— WHAT YOU SHOULD DO —
In the records below, swap "given word" for "listed word" wherever it occurs and leave every other character as it is. Omit the pictures from your answer.

[Raw records]
┄┄┄┄┄┄┄┄┄┄┄┄┄┄┄┄┄┄┄┄

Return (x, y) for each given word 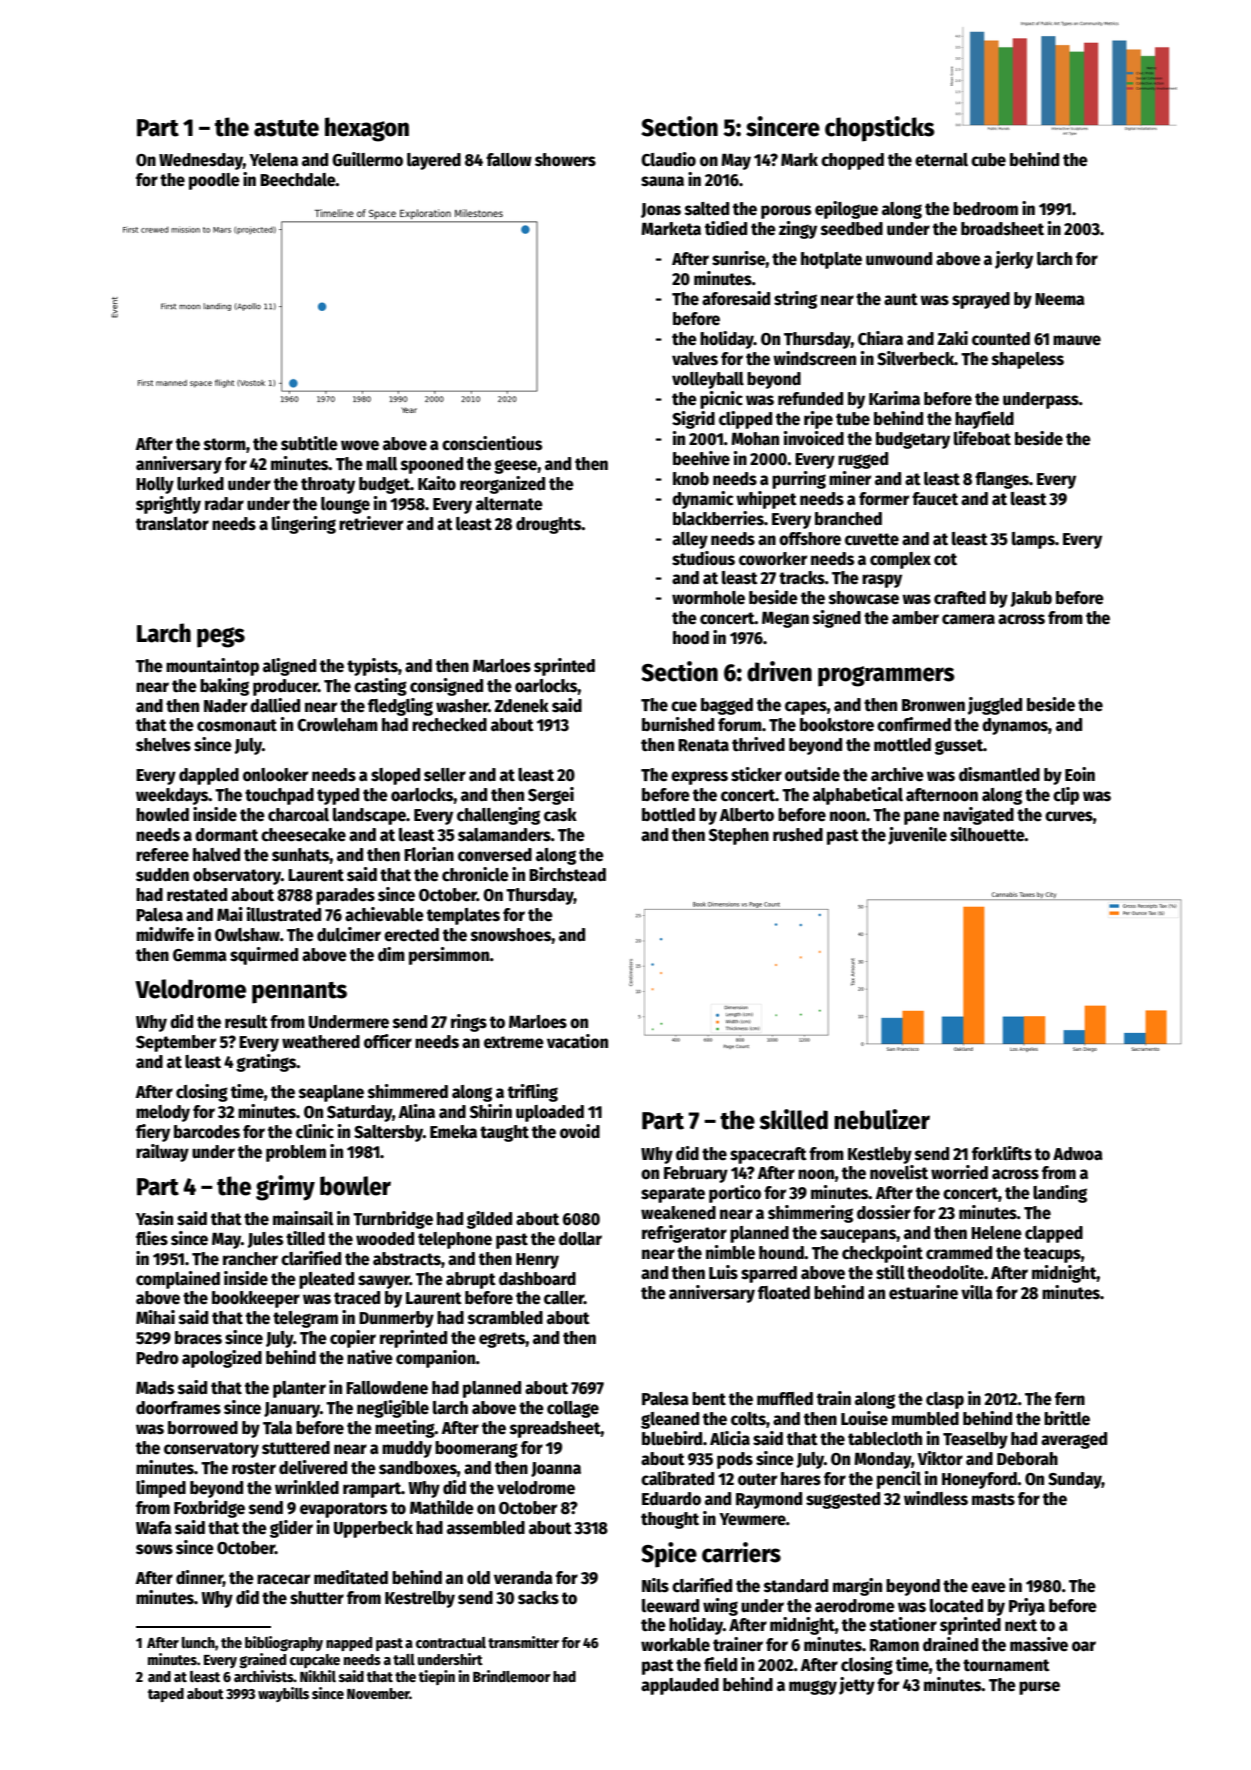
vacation (577, 1041)
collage (573, 1409)
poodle (214, 181)
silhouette (987, 834)
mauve (1077, 340)
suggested (843, 1500)
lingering (304, 525)
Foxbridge (209, 1509)
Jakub (1031, 599)
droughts (549, 525)
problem (296, 1153)
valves (695, 359)
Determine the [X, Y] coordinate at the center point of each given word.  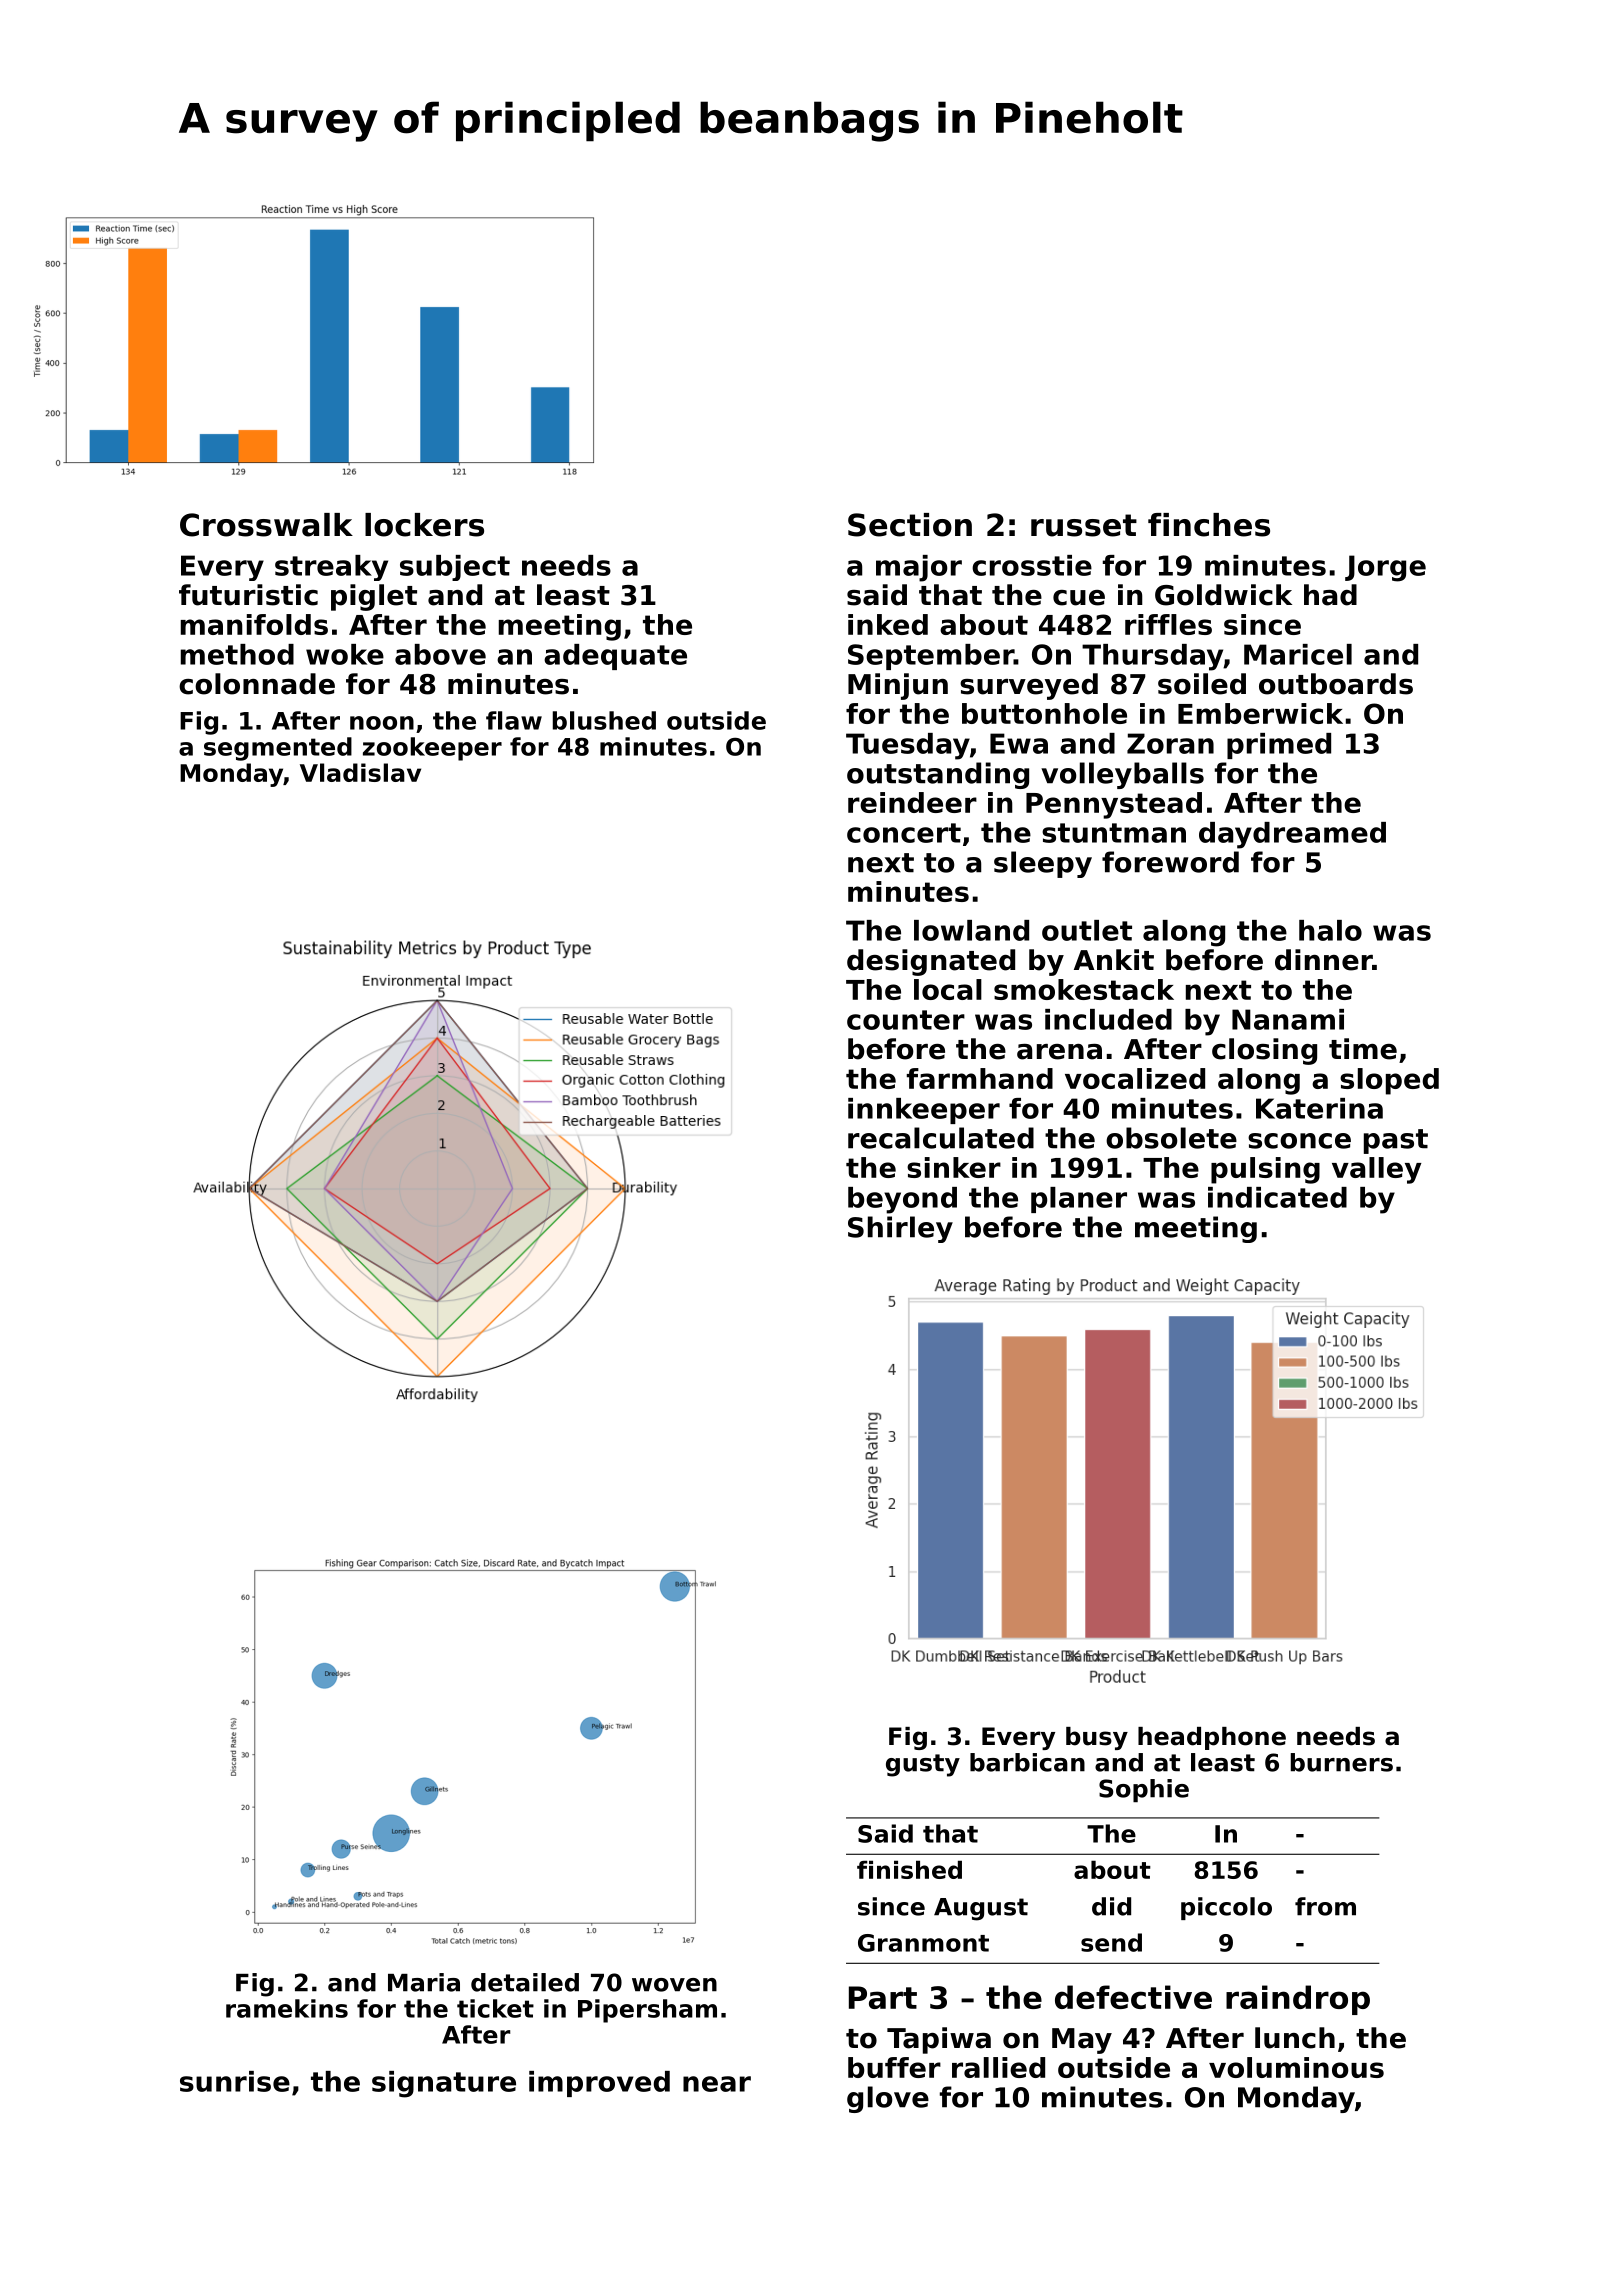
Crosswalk [266, 525]
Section [910, 525]
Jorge [1385, 568]
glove [888, 2099]
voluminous [1296, 2067]
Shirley [900, 1229]
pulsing [1265, 1170]
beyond [902, 1200]
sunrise [235, 2081]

┄┄┄┄┄┄┄┄┄┄┄┄┄┄┄┄┄┄┄┄

— CORRECT RESPONSE —
Return (x, y) for each listed word 
vacation (577, 1041)
collage (573, 1409)
poodle (214, 181)
silhouette (987, 834)
mauve (1077, 340)
suggested (843, 1500)
lingering (304, 525)
Foxbridge (209, 1509)
Jakub (1031, 599)
droughts (549, 525)
problem (296, 1153)
valves (695, 359)
Determine the [X, Y] coordinate at the center point of each listed word.  
Crosswalk [266, 525]
Section [910, 525]
Jorge [1385, 568]
glove [888, 2099]
voluminous [1296, 2067]
Shirley [900, 1229]
pulsing [1265, 1170]
beyond [902, 1200]
sunrise [235, 2081]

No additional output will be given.